[Object change listings]
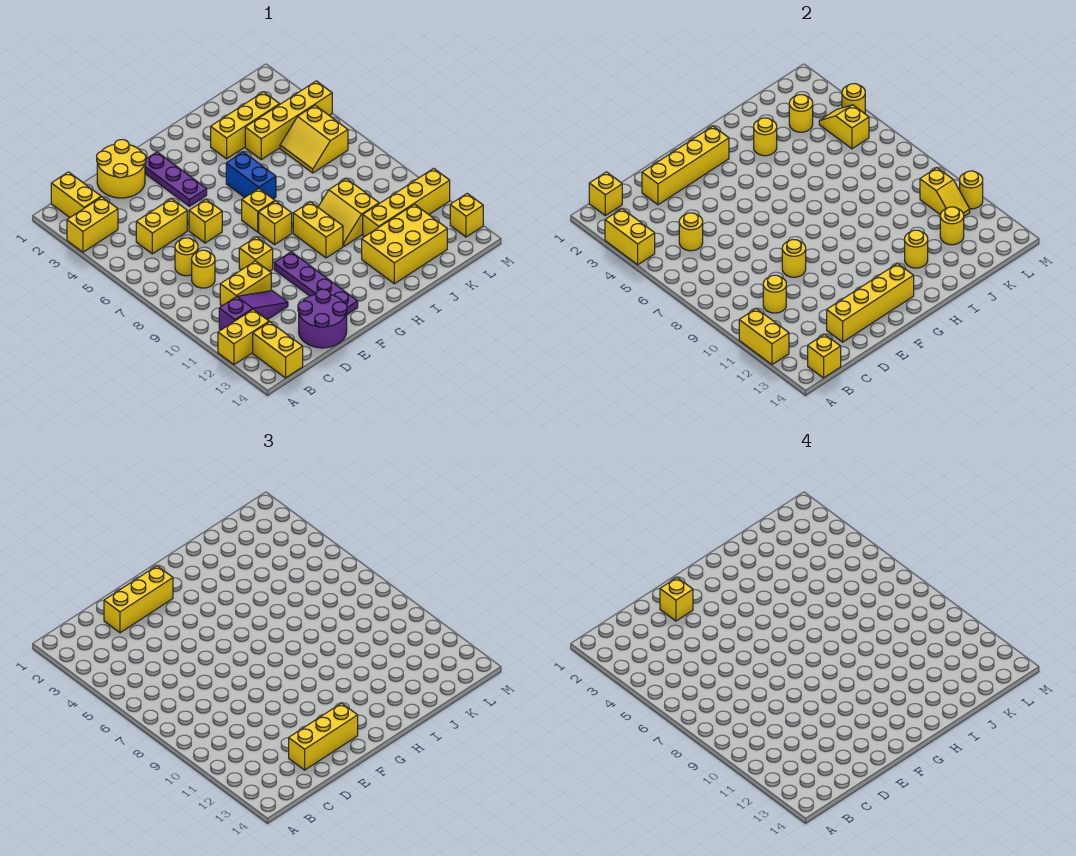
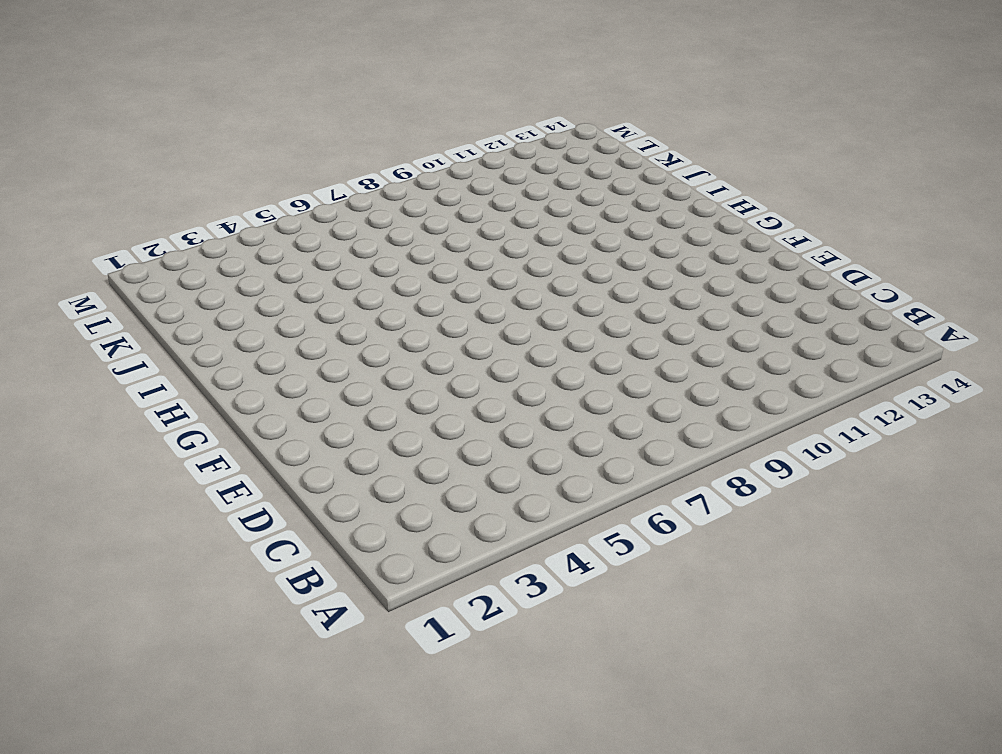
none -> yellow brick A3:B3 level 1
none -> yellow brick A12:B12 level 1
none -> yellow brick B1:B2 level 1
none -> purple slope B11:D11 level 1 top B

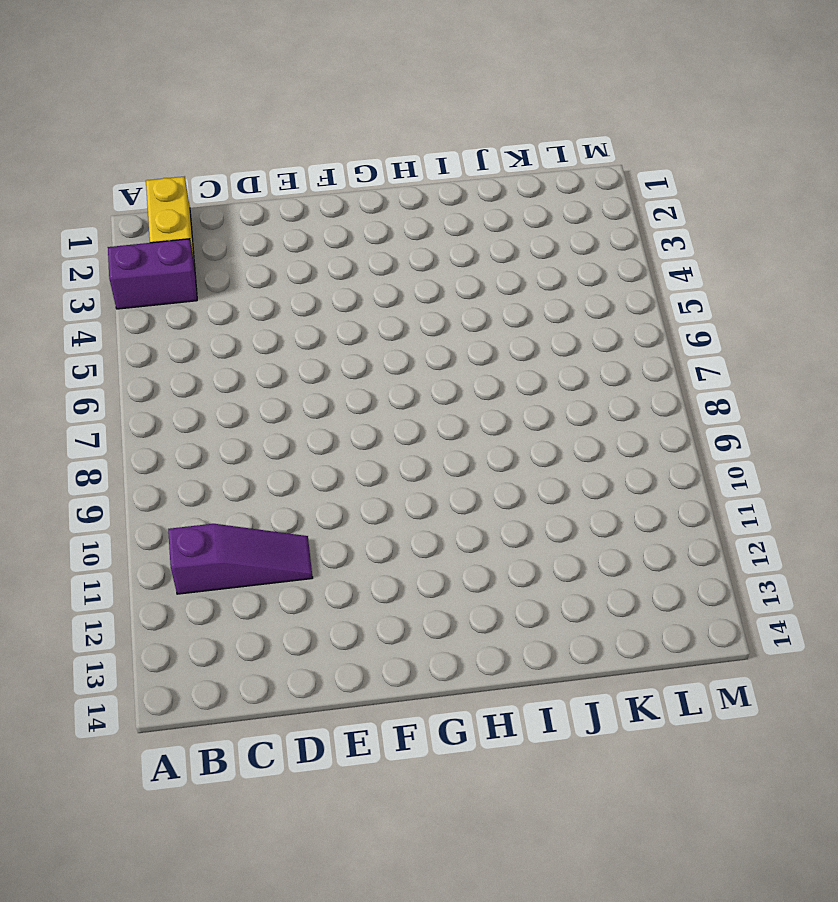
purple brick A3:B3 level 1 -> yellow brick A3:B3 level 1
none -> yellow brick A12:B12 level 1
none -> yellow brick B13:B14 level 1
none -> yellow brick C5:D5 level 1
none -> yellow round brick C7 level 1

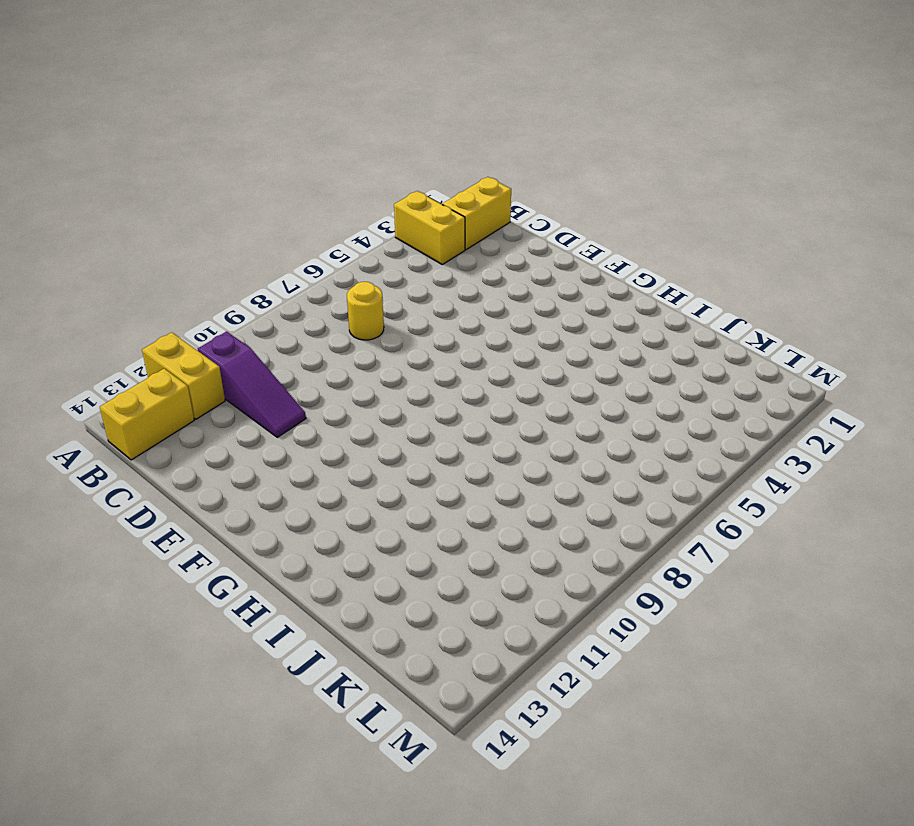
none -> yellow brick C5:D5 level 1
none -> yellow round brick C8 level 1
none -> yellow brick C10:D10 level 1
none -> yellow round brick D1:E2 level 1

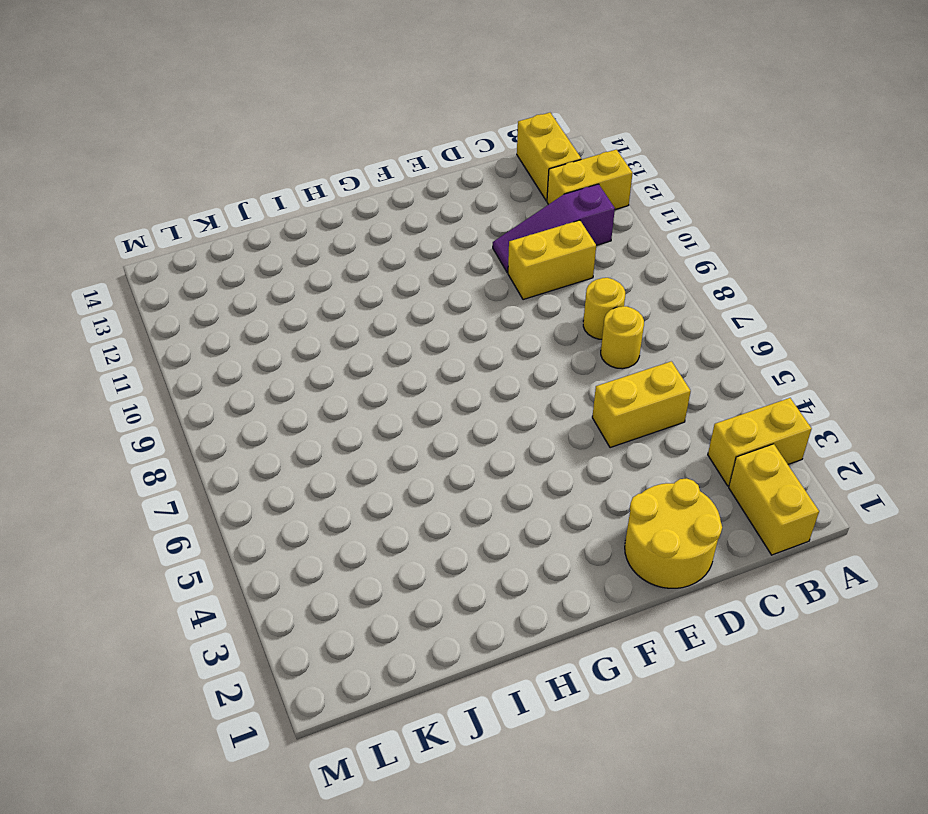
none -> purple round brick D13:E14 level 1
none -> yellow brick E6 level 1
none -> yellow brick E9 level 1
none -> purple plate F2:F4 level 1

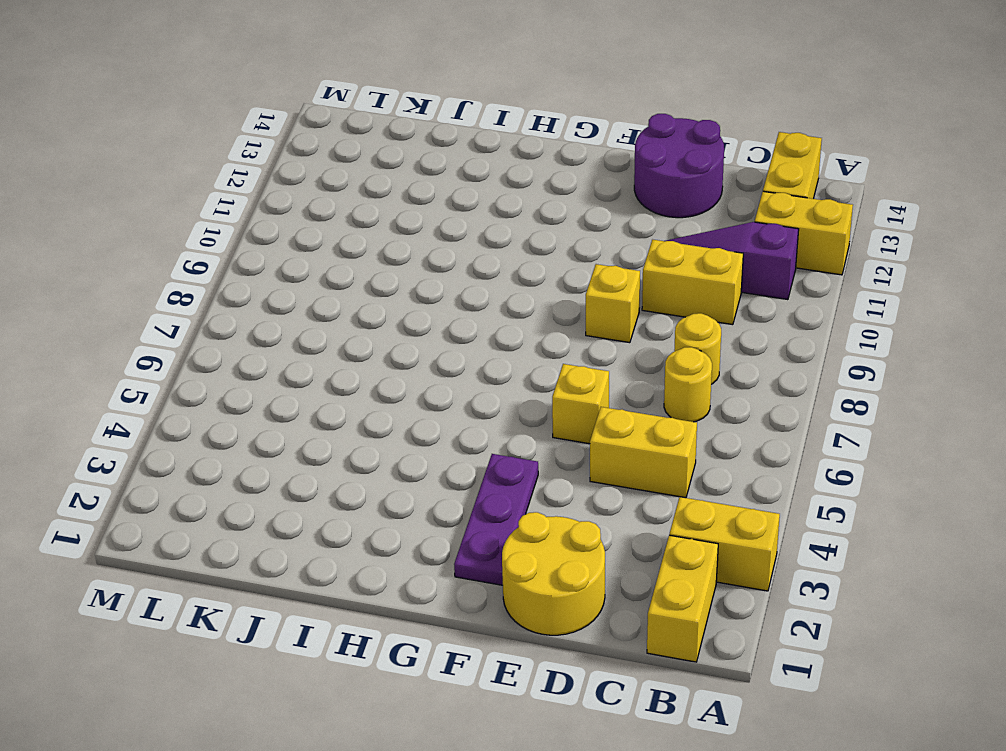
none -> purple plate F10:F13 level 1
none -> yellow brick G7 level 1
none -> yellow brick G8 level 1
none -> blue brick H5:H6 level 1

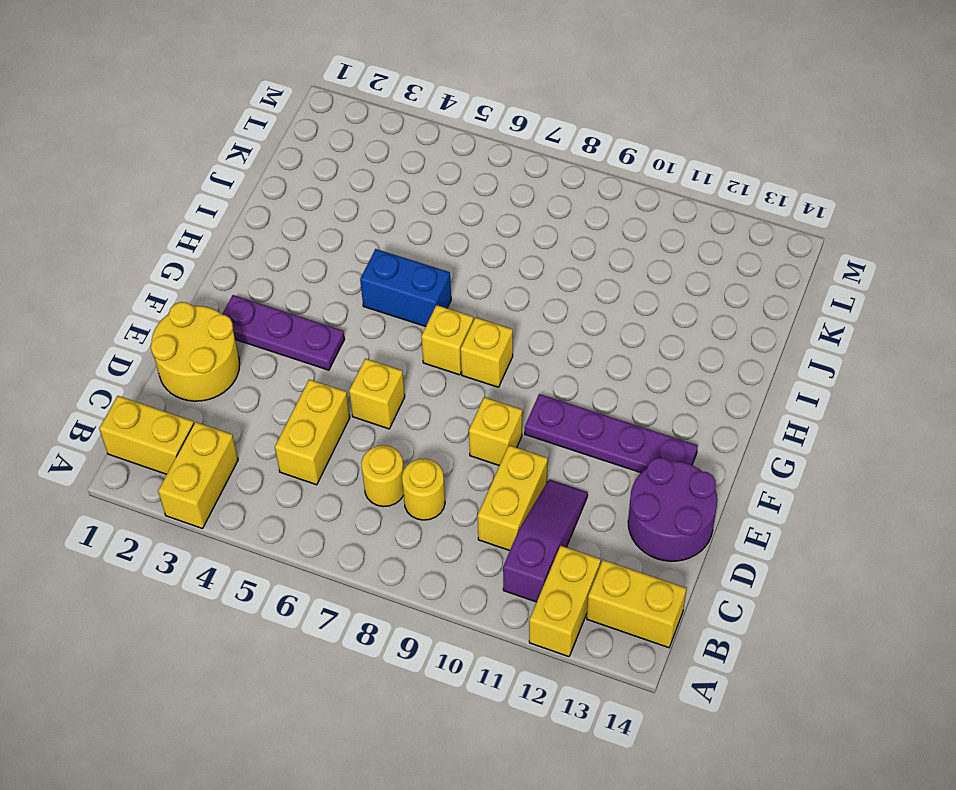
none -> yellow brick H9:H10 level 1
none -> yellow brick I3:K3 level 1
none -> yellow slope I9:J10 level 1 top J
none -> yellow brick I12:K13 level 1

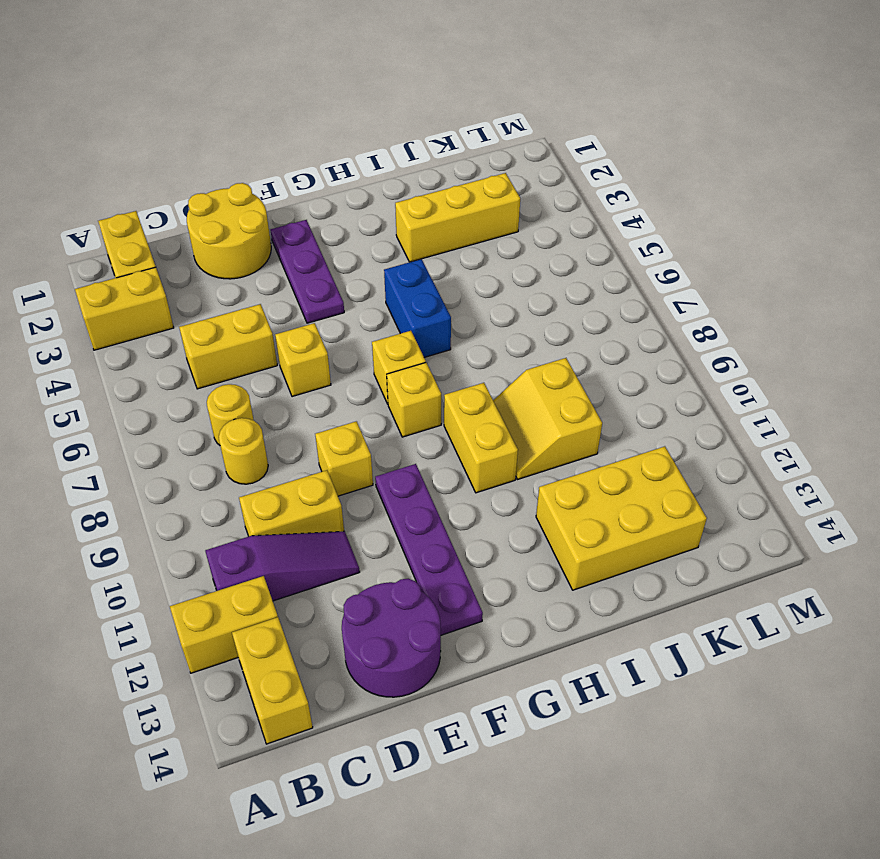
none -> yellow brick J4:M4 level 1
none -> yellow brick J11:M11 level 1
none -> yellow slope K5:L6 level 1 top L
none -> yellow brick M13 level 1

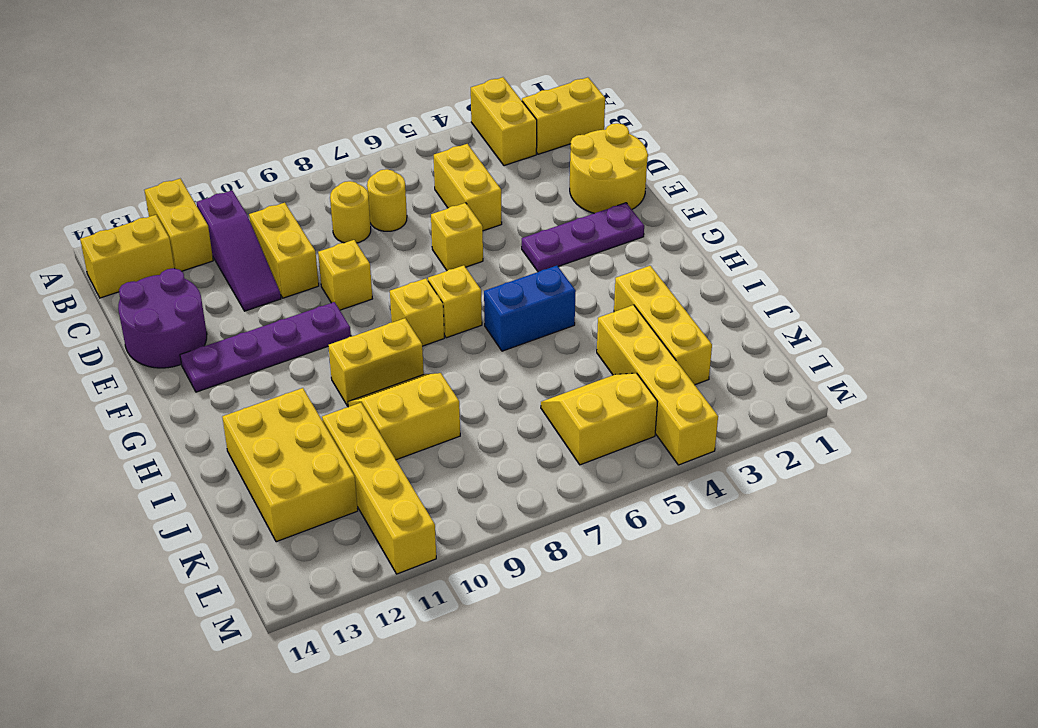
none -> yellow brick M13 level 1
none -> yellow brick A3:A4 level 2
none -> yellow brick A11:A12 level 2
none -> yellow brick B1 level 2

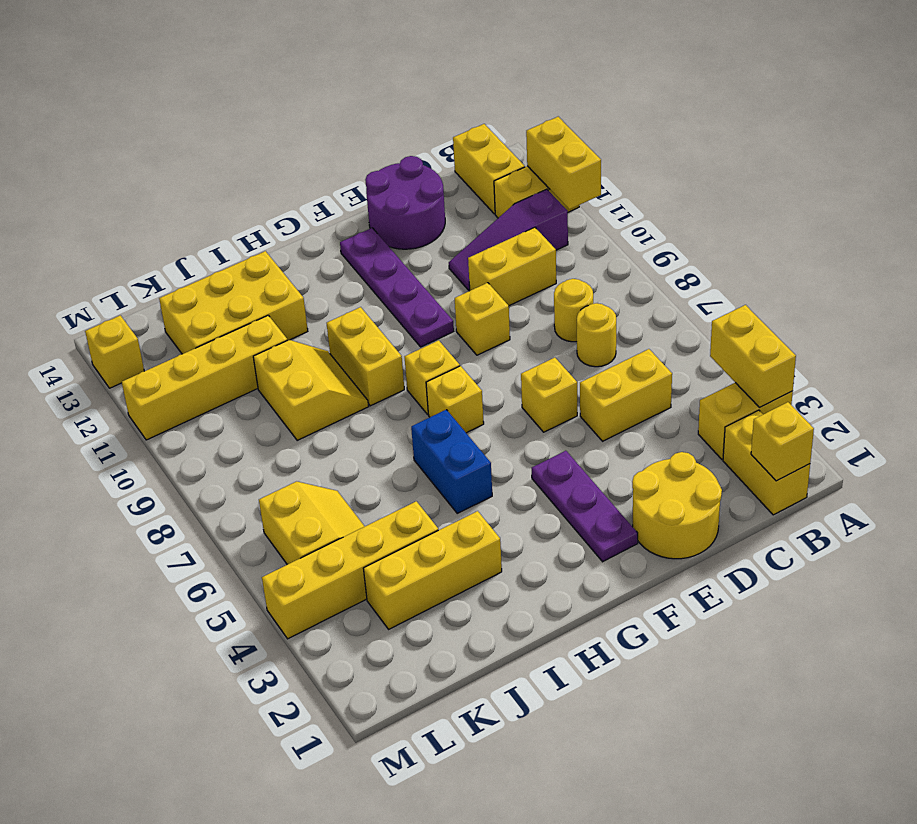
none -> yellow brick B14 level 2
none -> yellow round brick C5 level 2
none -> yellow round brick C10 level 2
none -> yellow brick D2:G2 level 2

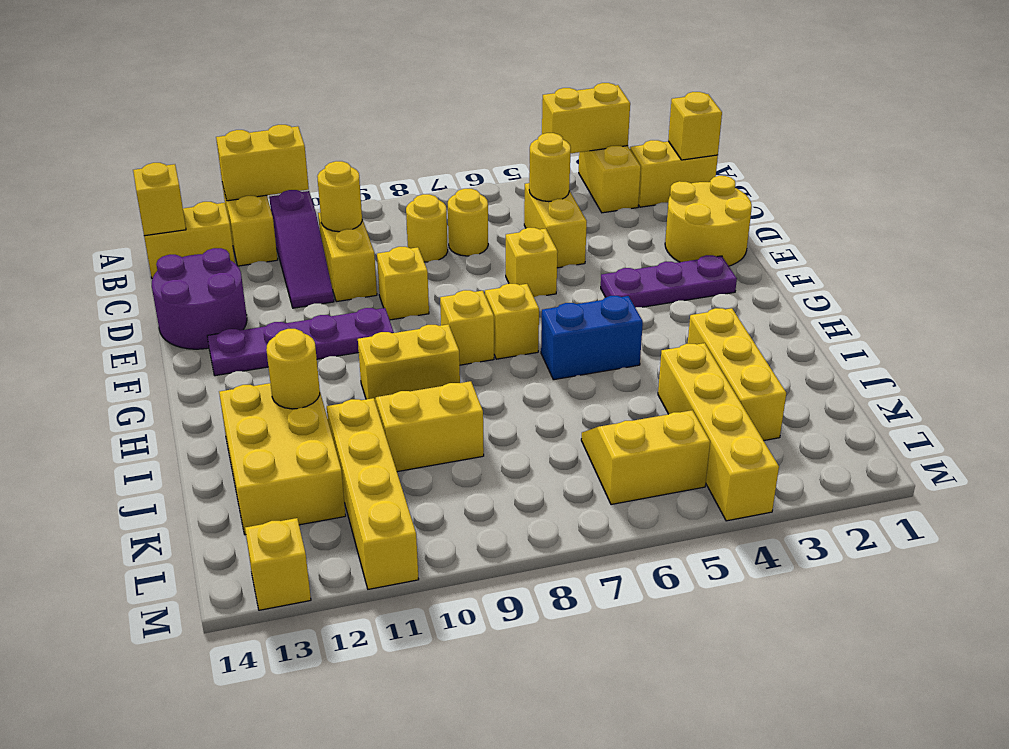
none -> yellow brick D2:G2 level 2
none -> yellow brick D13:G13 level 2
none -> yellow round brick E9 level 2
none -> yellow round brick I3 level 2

## What the exercise asks
In the records above, find each line with the word "plate" and copy it.

## Task response
none -> purple plate F2:F4 level 1
none -> purple plate F10:F13 level 1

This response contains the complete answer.